• [Supplied material]
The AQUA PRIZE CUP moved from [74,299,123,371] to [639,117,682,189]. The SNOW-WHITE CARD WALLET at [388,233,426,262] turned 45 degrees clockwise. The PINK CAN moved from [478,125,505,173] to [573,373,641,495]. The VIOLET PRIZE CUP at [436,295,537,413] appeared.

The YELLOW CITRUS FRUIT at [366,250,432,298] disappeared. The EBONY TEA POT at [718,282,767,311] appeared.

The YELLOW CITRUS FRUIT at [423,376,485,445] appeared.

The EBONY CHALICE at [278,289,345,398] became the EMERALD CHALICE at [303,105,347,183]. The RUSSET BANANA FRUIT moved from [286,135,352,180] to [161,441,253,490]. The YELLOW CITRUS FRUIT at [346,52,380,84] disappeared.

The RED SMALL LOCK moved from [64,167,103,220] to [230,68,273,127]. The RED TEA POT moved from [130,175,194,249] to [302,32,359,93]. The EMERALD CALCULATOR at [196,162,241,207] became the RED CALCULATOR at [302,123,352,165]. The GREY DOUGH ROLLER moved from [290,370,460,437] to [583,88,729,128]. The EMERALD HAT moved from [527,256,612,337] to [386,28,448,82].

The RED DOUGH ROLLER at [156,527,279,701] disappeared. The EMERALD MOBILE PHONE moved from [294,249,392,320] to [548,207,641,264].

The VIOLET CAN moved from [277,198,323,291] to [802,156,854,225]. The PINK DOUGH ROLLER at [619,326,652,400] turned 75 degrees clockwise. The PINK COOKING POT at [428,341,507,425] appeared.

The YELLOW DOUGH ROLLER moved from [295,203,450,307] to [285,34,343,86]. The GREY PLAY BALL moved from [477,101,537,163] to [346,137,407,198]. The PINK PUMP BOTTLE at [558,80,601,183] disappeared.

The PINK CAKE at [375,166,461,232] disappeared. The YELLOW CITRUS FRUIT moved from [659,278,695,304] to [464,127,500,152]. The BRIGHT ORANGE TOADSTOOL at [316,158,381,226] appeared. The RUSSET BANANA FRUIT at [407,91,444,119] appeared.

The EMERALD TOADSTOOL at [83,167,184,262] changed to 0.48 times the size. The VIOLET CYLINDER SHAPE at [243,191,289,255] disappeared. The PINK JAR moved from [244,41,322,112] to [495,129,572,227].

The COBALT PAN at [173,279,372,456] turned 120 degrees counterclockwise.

• [What you will do] Copy each record exactly, leaving nothing out.

• [Solution to this exercise]
The AQUA PRIZE CUP moved from [74,299,123,371] to [639,117,682,189]. The SNOW-WHITE CARD WALLET at [388,233,426,262] turned 45 degrees clockwise. The PINK CAN moved from [478,125,505,173] to [573,373,641,495]. The VIOLET PRIZE CUP at [436,295,537,413] appeared.

The YELLOW CITRUS FRUIT at [366,250,432,298] disappeared. The EBONY TEA POT at [718,282,767,311] appeared.

The YELLOW CITRUS FRUIT at [423,376,485,445] appeared.

The EBONY CHALICE at [278,289,345,398] became the EMERALD CHALICE at [303,105,347,183]. The RUSSET BANANA FRUIT moved from [286,135,352,180] to [161,441,253,490]. The YELLOW CITRUS FRUIT at [346,52,380,84] disappeared.

The RED SMALL LOCK moved from [64,167,103,220] to [230,68,273,127]. The RED TEA POT moved from [130,175,194,249] to [302,32,359,93]. The EMERALD CALCULATOR at [196,162,241,207] became the RED CALCULATOR at [302,123,352,165]. The GREY DOUGH ROLLER moved from [290,370,460,437] to [583,88,729,128]. The EMERALD HAT moved from [527,256,612,337] to [386,28,448,82].

The RED DOUGH ROLLER at [156,527,279,701] disappeared. The EMERALD MOBILE PHONE moved from [294,249,392,320] to [548,207,641,264].

The VIOLET CAN moved from [277,198,323,291] to [802,156,854,225]. The PINK DOUGH ROLLER at [619,326,652,400] turned 75 degrees clockwise. The PINK COOKING POT at [428,341,507,425] appeared.

The YELLOW DOUGH ROLLER moved from [295,203,450,307] to [285,34,343,86]. The GREY PLAY BALL moved from [477,101,537,163] to [346,137,407,198]. The PINK PUMP BOTTLE at [558,80,601,183] disappeared.

The PINK CAKE at [375,166,461,232] disappeared. The YELLOW CITRUS FRUIT moved from [659,278,695,304] to [464,127,500,152]. The BRIGHT ORANGE TOADSTOOL at [316,158,381,226] appeared. The RUSSET BANANA FRUIT at [407,91,444,119] appeared.

The EMERALD TOADSTOOL at [83,167,184,262] changed to 0.48 times the size. The VIOLET CYLINDER SHAPE at [243,191,289,255] disappeared. The PINK JAR moved from [244,41,322,112] to [495,129,572,227].

The COBALT PAN at [173,279,372,456] turned 120 degrees counterclockwise.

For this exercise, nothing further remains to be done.